Pull out every line in the items that contains the string "time" and list those lines.

• Input rows:

[BEGIN]

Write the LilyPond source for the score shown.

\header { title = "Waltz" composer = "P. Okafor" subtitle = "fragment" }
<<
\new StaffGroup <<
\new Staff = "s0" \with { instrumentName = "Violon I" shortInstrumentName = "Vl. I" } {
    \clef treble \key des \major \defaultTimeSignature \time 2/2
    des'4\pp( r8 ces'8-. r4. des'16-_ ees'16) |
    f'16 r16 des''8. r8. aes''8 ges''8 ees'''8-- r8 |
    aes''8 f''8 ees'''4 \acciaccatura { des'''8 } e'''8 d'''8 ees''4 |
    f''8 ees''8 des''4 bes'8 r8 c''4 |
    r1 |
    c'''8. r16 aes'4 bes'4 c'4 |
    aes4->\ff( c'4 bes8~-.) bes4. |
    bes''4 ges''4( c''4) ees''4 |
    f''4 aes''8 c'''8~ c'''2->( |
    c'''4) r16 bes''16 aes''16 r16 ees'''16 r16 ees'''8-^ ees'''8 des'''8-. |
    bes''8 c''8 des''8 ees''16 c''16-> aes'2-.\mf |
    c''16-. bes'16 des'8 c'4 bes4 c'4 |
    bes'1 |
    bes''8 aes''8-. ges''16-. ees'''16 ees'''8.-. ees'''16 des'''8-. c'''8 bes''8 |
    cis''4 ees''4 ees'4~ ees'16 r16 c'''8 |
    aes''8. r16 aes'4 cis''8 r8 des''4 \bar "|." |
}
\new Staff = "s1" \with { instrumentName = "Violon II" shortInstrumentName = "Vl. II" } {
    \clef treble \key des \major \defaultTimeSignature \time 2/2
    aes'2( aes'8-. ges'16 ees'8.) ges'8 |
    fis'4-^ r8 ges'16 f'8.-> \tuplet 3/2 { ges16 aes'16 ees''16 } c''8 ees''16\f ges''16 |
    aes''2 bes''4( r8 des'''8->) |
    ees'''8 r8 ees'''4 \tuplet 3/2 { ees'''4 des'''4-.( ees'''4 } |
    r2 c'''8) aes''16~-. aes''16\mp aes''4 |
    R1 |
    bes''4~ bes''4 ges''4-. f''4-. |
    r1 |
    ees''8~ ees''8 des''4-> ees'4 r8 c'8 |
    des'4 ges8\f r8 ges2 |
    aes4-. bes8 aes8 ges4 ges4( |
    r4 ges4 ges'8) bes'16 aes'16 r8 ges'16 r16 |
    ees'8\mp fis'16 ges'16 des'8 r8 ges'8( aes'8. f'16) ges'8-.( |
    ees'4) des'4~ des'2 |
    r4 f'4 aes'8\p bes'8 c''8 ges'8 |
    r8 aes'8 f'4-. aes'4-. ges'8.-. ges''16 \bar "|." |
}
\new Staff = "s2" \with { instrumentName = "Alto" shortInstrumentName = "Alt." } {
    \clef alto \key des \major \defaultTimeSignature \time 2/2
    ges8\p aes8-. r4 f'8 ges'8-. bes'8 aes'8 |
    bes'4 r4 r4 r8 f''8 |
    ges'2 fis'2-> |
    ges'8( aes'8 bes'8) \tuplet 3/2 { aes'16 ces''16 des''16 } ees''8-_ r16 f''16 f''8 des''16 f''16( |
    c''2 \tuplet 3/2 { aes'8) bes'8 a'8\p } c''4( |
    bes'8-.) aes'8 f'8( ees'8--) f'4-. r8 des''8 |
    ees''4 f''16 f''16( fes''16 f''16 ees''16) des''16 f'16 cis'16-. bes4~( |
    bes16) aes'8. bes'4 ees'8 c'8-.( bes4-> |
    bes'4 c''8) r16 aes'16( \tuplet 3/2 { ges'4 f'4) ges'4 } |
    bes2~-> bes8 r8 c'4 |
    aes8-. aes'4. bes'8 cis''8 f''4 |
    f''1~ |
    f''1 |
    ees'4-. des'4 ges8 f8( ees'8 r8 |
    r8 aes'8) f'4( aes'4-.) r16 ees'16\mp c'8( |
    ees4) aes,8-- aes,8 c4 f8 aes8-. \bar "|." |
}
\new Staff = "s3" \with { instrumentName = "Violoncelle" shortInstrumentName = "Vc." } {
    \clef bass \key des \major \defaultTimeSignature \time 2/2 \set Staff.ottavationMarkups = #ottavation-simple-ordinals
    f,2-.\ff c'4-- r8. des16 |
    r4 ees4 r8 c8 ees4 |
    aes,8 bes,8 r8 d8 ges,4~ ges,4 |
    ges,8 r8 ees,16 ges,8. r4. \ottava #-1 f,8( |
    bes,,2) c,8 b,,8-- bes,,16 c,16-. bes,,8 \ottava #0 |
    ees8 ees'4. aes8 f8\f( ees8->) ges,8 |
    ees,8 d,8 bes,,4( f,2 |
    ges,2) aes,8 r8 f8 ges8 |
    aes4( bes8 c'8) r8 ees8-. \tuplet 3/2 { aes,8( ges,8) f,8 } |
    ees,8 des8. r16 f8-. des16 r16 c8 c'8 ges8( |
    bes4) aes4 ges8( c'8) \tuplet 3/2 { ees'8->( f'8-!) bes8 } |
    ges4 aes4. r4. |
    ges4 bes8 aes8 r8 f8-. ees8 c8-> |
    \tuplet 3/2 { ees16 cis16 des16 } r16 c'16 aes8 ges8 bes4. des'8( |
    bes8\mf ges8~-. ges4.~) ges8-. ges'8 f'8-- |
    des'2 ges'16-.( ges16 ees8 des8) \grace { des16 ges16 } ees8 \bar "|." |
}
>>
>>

[END]

• Complete answer:
    \clef treble \key des \major \defaultTimeSignature \time 2/2
    \clef treble \key des \major \defaultTimeSignature \time 2/2
    \clef alto \key des \major \defaultTimeSignature \time 2/2
    \clef bass \key des \major \defaultTimeSignature \time 2/2 \set Staff.ottavationMarkups = #ottavation-simple-ordinals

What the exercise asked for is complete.